[START SUPPLIED DATA]

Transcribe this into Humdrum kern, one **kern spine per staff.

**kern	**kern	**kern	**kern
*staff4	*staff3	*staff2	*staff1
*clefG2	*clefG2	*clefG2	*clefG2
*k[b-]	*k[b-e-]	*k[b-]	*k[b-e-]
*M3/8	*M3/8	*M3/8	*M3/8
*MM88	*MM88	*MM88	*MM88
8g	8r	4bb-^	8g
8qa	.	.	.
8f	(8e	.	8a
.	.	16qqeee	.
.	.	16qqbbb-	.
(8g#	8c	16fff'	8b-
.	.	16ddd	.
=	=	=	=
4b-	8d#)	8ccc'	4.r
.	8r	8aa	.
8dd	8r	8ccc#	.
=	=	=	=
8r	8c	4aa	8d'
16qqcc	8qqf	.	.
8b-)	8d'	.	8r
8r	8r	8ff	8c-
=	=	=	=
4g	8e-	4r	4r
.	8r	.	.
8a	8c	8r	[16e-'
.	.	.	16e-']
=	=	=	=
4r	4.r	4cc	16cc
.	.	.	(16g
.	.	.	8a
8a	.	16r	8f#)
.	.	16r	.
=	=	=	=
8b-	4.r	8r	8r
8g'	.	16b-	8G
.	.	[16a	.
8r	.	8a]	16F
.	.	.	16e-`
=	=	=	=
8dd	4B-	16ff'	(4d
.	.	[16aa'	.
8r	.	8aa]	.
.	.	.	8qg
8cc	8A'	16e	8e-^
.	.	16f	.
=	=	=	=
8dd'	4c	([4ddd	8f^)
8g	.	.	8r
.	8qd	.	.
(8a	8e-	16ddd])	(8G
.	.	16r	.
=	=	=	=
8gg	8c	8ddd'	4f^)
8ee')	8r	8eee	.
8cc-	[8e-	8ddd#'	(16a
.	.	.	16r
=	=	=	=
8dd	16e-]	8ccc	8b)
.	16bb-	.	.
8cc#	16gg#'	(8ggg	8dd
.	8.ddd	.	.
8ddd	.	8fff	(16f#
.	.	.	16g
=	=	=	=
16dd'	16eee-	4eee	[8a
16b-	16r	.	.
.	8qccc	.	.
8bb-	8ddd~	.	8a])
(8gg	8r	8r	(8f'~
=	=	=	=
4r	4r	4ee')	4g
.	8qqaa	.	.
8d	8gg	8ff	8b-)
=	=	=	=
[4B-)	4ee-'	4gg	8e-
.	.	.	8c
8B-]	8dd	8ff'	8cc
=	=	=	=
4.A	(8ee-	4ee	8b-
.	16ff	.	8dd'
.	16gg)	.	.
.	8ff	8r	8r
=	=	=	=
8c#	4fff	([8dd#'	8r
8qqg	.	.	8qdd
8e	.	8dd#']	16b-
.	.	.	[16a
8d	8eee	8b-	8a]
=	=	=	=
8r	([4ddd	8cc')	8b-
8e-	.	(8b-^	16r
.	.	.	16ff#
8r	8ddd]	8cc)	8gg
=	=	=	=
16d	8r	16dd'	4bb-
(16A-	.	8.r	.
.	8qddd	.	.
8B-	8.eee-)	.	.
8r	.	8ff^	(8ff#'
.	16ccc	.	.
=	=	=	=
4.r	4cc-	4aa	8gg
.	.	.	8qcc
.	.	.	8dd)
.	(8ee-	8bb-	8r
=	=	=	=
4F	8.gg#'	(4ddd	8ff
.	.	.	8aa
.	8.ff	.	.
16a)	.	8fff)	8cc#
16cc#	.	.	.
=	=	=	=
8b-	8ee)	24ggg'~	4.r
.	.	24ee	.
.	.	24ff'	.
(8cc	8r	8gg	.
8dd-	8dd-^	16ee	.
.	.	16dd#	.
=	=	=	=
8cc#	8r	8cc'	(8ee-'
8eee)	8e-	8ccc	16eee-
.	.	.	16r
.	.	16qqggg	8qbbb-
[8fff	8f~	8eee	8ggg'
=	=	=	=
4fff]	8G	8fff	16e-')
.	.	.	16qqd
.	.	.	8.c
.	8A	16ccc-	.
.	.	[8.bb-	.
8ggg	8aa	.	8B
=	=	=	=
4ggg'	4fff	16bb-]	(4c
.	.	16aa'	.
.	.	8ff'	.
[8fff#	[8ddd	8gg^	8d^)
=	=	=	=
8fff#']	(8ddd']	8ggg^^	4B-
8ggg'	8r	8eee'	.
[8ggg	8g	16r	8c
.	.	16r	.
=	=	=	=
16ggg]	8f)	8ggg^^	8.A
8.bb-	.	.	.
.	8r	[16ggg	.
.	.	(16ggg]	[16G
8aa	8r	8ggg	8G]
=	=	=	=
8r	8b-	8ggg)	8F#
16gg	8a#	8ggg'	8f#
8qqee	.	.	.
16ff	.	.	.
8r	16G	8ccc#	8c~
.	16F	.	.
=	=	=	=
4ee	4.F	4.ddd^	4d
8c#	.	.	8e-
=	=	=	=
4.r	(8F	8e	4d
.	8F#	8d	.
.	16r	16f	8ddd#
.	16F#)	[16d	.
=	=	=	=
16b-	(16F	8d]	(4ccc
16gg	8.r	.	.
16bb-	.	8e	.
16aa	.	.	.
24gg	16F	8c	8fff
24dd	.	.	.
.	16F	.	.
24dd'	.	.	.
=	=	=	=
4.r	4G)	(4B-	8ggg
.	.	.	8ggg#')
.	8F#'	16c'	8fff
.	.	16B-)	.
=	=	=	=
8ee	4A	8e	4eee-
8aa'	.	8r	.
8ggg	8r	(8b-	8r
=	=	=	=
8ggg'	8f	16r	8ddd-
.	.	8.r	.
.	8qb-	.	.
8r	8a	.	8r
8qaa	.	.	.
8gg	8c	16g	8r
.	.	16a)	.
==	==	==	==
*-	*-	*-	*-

[END SUPPLIED DATA]

Pick out every line of the material above that contains the string "kern" and copy each one.

» RESULT FOR THIS TASK
Transcribe this into Humdrum kern, one **kern spine per staff.
**kern	**kern	**kern	**kern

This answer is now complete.